BRIEF: Beginning at the line that includes "(201, 299) = (398, 294): turquoise", print each remaining line of the data word for word. Output nothing else.

START EXCERPTED DATA

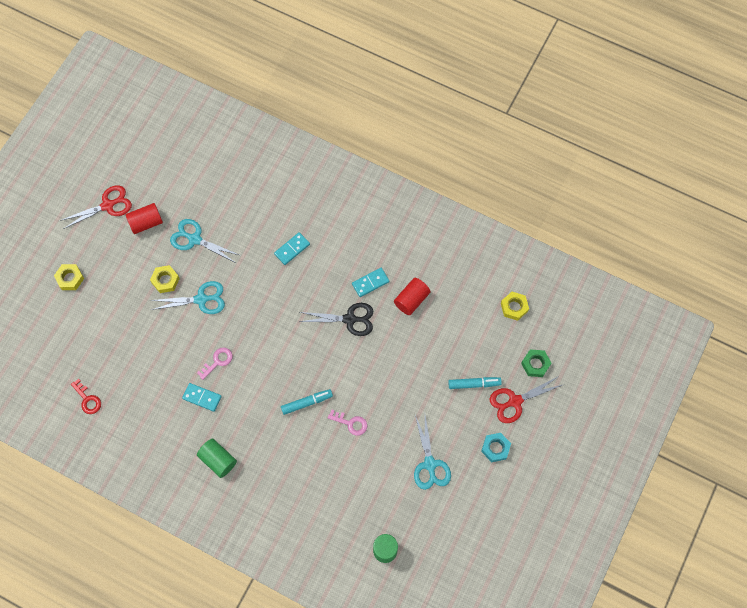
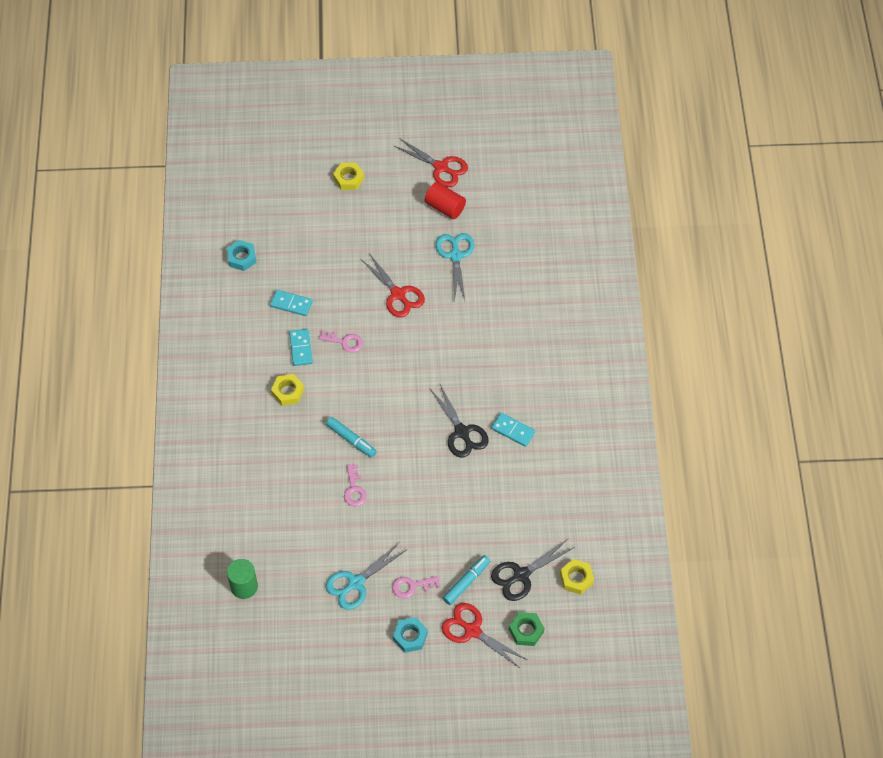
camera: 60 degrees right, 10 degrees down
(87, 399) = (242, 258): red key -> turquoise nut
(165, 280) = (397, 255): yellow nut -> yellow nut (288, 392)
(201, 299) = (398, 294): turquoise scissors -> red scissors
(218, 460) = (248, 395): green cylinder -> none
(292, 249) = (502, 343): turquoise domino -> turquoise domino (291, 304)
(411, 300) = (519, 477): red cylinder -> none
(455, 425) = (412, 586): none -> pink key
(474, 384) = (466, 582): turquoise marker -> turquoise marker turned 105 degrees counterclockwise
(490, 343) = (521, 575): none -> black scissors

END EXCERPTED DATA

ANSWER TO THE EXERCISE:
(201, 299) = (398, 294): turquoise scissors -> red scissors
(218, 460) = (248, 395): green cylinder -> none
(292, 249) = (502, 343): turquoise domino -> turquoise domino (291, 304)
(411, 300) = (519, 477): red cylinder -> none
(455, 425) = (412, 586): none -> pink key
(474, 384) = (466, 582): turquoise marker -> turquoise marker turned 105 degrees counterclockwise
(490, 343) = (521, 575): none -> black scissors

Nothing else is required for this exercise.